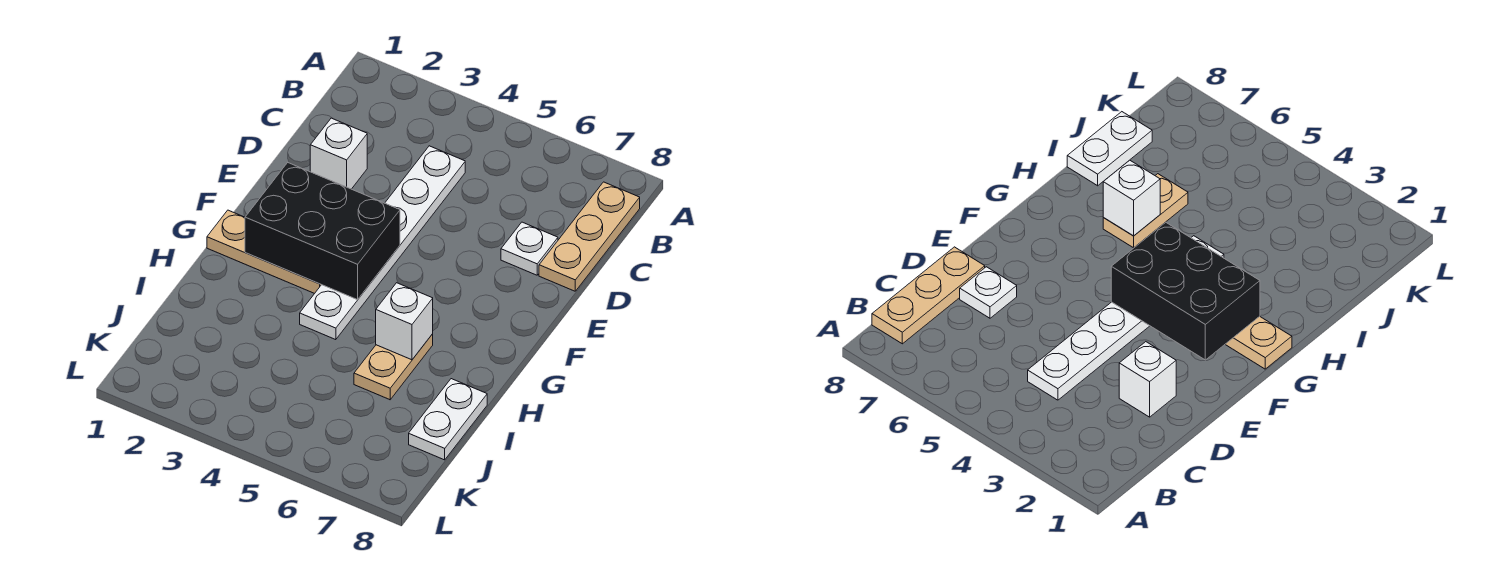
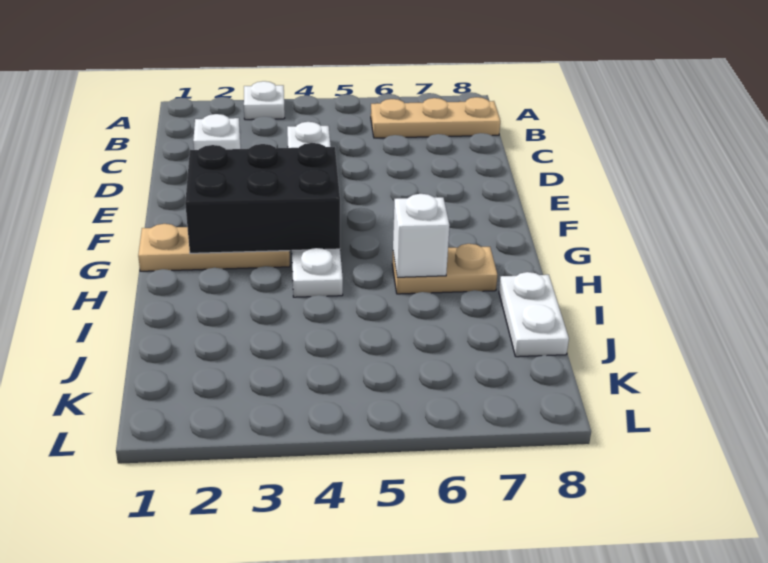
tan plate B8:D8 level 1 -> tan plate B6:B8 level 1
white plate D7 level 1 -> white plate A3 level 1
tan plate H6:I6 level 1 -> tan plate H6:H7 level 1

Task objective
Copy out exactly the lines from the line with "white plate D7" to the end of the listing, including both of those lines, and give nothing else.

Problem solution
white plate D7 level 1 -> white plate A3 level 1
tan plate H6:I6 level 1 -> tan plate H6:H7 level 1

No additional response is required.